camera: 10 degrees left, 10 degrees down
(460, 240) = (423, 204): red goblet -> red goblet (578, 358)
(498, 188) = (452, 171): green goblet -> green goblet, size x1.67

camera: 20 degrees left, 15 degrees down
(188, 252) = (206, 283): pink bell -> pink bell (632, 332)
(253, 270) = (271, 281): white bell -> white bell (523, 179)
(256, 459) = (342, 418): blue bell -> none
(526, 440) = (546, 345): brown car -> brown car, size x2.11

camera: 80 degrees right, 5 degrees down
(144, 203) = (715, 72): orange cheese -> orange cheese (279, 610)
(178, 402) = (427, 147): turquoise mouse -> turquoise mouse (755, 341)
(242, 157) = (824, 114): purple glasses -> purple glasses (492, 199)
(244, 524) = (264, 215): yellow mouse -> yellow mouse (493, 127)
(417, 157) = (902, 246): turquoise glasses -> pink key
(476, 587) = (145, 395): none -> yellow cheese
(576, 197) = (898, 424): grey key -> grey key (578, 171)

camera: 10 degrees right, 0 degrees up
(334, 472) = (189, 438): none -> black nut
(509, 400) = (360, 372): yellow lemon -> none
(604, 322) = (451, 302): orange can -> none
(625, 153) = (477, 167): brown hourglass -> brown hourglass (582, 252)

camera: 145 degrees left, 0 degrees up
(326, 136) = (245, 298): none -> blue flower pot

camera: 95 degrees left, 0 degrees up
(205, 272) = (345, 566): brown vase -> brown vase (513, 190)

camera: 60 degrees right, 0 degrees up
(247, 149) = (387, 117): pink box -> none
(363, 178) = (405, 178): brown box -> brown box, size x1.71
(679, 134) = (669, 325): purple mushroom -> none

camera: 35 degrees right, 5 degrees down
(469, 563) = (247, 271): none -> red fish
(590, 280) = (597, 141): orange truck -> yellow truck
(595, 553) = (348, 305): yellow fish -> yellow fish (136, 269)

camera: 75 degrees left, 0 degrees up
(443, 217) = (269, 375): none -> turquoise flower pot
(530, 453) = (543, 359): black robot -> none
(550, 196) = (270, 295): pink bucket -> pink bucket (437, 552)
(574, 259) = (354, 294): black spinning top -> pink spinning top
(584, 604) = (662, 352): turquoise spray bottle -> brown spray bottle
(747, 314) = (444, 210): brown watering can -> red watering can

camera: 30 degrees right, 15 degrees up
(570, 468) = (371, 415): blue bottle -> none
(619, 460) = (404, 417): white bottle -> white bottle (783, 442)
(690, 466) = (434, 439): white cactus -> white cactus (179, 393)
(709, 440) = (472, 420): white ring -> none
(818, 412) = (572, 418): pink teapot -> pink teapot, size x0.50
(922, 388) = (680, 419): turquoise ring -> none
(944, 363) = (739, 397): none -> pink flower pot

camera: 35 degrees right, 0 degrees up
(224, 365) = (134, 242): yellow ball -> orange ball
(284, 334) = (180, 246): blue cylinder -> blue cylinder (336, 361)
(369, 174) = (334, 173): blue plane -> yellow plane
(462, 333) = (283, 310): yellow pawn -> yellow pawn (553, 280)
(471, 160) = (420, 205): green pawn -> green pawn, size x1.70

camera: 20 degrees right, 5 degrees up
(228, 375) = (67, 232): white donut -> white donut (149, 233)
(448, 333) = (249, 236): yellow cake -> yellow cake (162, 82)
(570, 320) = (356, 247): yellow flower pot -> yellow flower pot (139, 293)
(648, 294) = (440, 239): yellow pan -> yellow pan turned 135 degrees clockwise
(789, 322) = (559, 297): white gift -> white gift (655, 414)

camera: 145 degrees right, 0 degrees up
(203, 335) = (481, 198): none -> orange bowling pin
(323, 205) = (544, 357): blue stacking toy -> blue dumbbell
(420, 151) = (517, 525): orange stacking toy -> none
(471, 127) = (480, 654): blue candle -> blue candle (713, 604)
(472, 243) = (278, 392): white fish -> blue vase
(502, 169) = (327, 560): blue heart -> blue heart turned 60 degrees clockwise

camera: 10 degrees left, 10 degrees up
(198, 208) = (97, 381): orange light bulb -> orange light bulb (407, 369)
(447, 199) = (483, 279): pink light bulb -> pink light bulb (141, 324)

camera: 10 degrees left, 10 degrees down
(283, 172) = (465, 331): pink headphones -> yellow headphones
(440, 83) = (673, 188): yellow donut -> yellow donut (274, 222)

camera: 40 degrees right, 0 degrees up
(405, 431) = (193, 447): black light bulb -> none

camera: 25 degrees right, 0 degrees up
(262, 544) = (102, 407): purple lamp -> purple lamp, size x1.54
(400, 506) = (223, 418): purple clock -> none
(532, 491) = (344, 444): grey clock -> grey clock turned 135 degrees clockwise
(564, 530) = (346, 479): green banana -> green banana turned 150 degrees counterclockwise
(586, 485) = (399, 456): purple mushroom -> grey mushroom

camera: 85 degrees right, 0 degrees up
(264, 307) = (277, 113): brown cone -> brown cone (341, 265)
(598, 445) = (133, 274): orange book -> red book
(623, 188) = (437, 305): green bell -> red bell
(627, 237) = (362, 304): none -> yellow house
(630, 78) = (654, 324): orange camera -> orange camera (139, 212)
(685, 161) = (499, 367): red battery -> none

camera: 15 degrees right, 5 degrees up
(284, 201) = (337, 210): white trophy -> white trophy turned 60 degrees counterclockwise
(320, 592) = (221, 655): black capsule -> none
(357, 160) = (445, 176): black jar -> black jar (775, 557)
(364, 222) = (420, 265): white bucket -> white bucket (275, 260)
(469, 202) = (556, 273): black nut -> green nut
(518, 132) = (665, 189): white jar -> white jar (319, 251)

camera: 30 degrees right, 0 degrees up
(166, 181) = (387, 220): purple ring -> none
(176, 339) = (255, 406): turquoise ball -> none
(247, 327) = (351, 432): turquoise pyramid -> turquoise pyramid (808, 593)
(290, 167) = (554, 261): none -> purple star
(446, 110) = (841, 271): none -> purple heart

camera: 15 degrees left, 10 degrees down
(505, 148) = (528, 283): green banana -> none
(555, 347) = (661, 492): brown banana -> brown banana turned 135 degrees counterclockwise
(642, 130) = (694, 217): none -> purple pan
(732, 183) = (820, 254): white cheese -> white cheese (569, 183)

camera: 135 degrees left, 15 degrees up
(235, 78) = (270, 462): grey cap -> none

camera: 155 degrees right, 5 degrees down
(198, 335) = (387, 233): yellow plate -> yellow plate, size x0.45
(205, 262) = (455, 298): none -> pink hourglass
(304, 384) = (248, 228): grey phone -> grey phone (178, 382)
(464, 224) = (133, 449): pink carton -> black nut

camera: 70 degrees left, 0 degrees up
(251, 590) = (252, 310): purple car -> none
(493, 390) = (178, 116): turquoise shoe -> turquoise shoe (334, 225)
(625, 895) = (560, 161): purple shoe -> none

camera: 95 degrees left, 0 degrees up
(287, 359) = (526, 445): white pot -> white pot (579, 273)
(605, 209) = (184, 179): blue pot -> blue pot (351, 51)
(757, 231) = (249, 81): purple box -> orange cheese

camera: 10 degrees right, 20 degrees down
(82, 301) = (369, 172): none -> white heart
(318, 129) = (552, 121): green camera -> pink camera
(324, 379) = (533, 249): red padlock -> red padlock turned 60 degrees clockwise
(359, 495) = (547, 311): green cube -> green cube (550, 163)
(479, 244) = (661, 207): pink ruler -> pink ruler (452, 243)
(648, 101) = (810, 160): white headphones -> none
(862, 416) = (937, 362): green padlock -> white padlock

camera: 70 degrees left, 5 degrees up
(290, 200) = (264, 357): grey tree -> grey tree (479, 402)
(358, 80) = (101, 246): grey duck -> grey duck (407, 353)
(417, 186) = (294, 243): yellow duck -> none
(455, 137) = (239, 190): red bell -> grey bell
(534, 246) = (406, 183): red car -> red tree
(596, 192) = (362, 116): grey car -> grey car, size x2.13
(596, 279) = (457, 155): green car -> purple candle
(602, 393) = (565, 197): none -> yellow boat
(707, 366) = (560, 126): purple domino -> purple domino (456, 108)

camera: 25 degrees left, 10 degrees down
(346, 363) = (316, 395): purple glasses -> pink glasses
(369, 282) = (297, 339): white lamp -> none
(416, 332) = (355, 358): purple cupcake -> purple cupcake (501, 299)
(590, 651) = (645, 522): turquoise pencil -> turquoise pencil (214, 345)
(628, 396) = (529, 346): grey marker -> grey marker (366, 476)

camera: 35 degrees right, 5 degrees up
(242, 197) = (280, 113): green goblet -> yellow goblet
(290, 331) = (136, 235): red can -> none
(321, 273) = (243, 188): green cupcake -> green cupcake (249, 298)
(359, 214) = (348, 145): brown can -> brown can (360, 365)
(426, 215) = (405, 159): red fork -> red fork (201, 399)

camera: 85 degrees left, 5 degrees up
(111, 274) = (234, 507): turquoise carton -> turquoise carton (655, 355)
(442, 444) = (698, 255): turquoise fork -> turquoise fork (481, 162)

TASK TO COMPLETE ->
Only one number is expected: the count of lines above that contain the string "carton".

ANSWER BOX ->
2